Task objective →
When the line containing "grey mushroom [463,197,526,252]" is reached, begin reproducing lines exactly and continue through the last line of the records below.

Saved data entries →
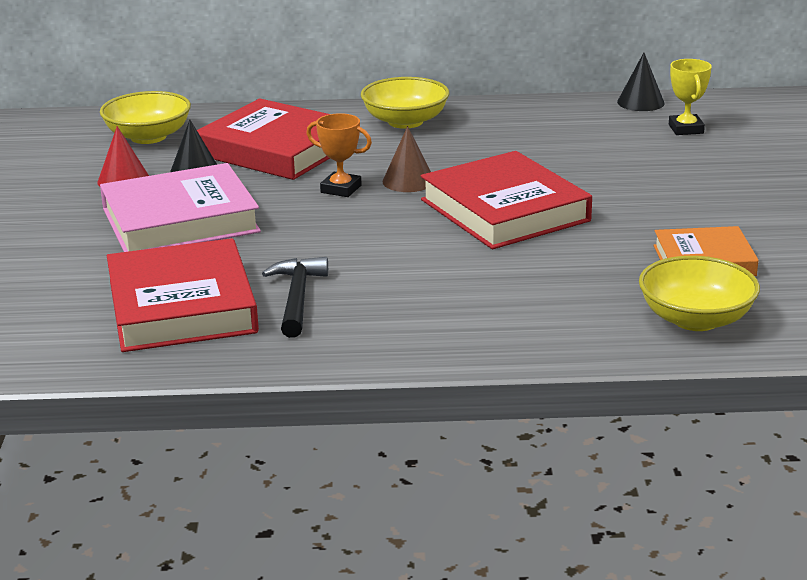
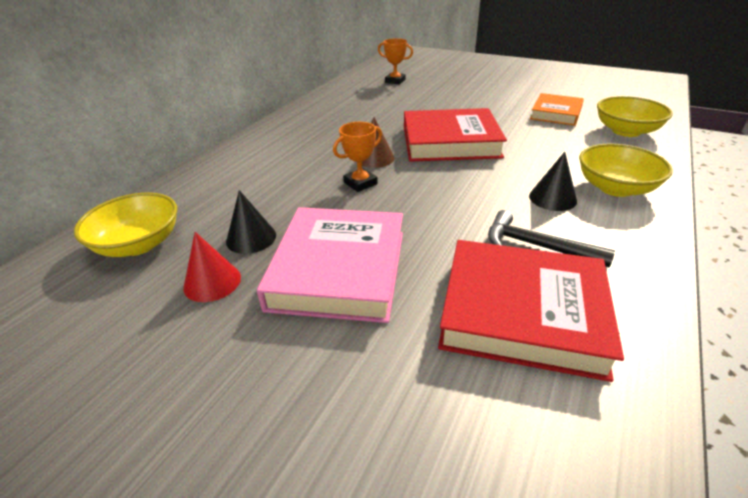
camera: 60 degrees left, 10 degrees up
red book [197,99,330,180] -> none
yellow bowl [361,77,449,129] -> yellow bowl moved to [579,144,673,197]
black cone [617,53,665,111] -> black cone moved to [529,152,577,211]
yellow trophy [669,59,712,135] -> orange trophy [378,38,413,84]

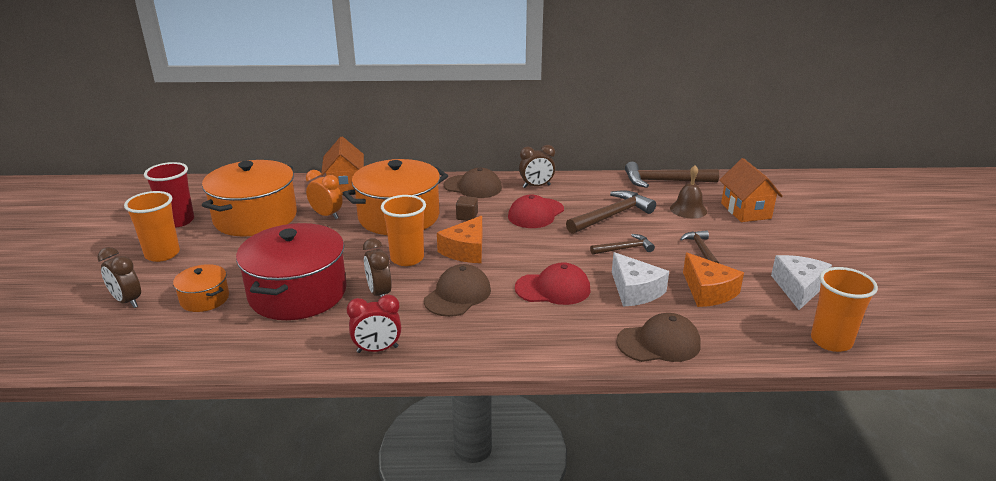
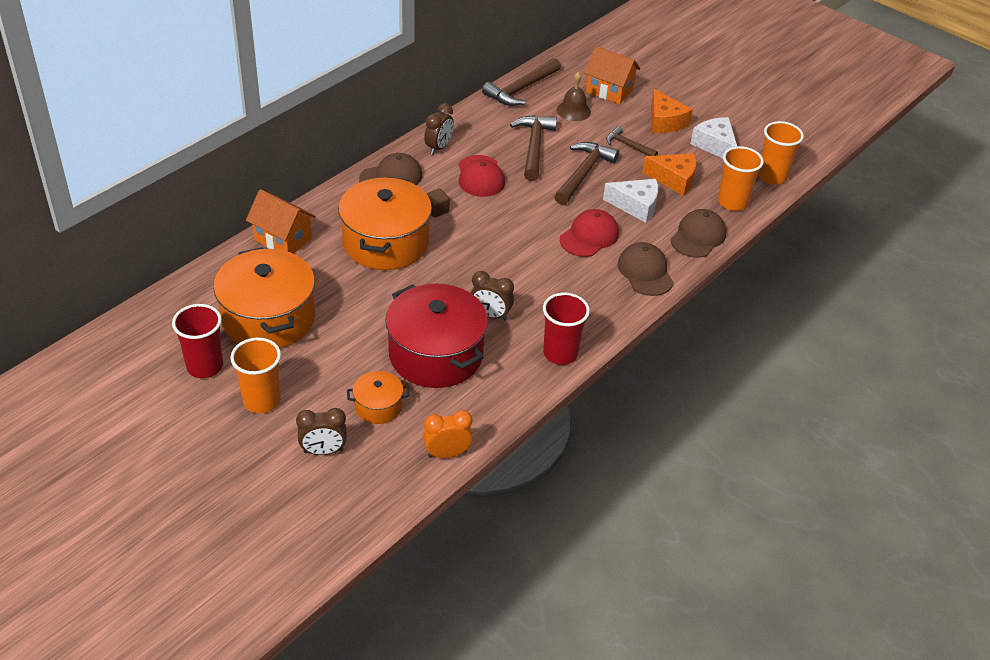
camera: 50 degrees left, 15 degrees up
orange clock [306,170,343,219] -> orange clock moved to [423,410,473,458]
red clock [347,295,401,353] -> red cup [543,293,590,365]
orange cup [381,195,426,266] -> orange cup moved to [718,146,764,211]
brown cap [424,264,491,317] -> brown cap moved to [618,242,674,296]
orange cheese [437,216,482,263] -> orange cheese moved to [651,89,693,133]
brown hammer [590,234,655,255] -> brown hammer [554,142,619,205], size x1.72

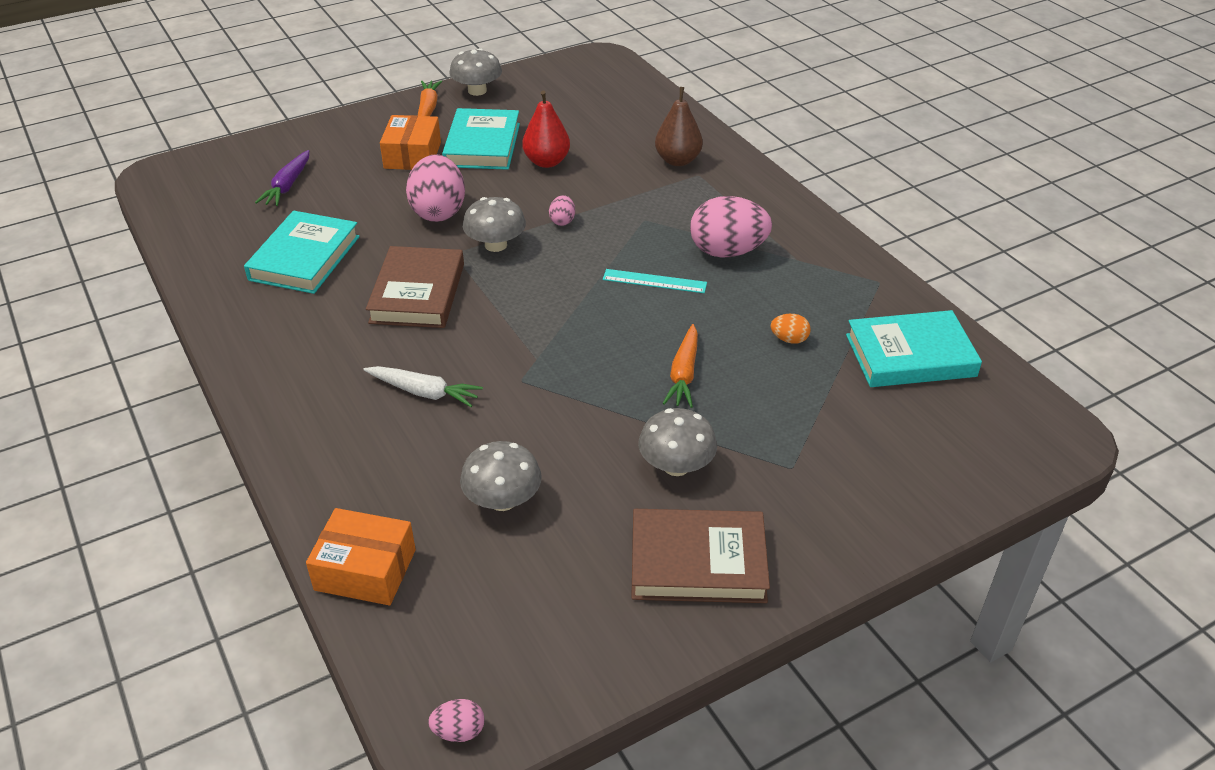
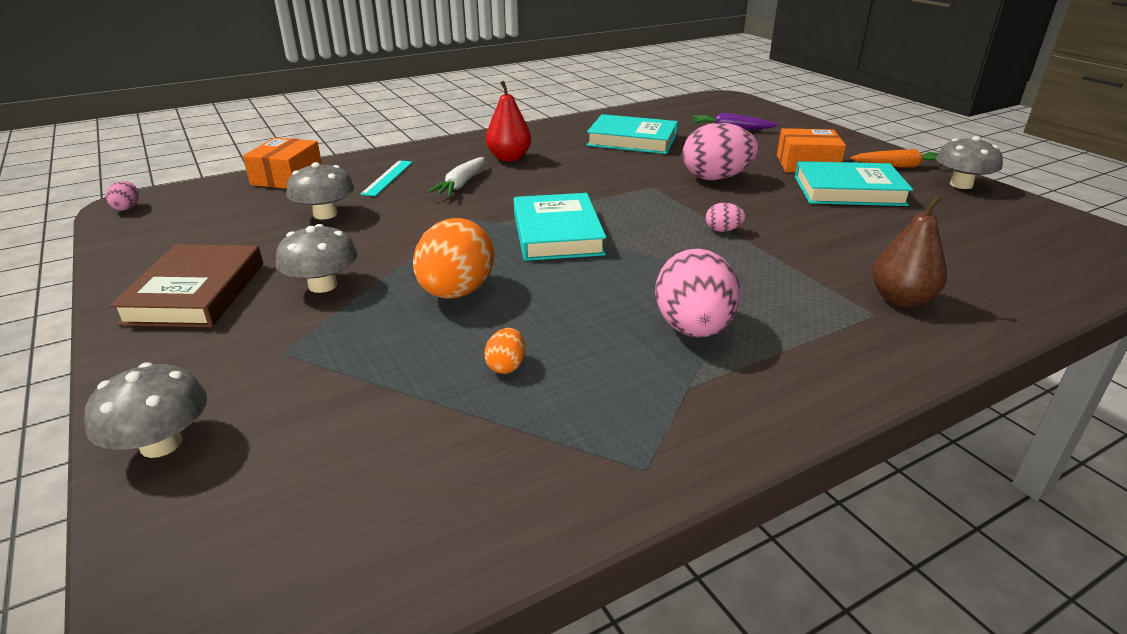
camera: 90 degrees right, 10 degrees down
brown book [366,246,464,328] -> none
grey mushroom [463,197,526,252] -> grey mushroom moved to [84,362,207,458]
red pear [522,90,570,168] -> red pear moved to [486,81,531,162]
turquoise ruler [603,269,707,293] -> turquoise ruler moved to [360,160,413,196]
orange carrot [663,324,698,408] -> orange egg [413,218,494,298]
turquoise book [846,310,982,387] -> turquoise book moved to [514,193,606,261]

Solution to the exercise →
grey mushroom [463,197,526,252] -> grey mushroom moved to [84,362,207,458]
red pear [522,90,570,168] -> red pear moved to [486,81,531,162]
turquoise ruler [603,269,707,293] -> turquoise ruler moved to [360,160,413,196]
orange carrot [663,324,698,408] -> orange egg [413,218,494,298]
turquoise book [846,310,982,387] -> turquoise book moved to [514,193,606,261]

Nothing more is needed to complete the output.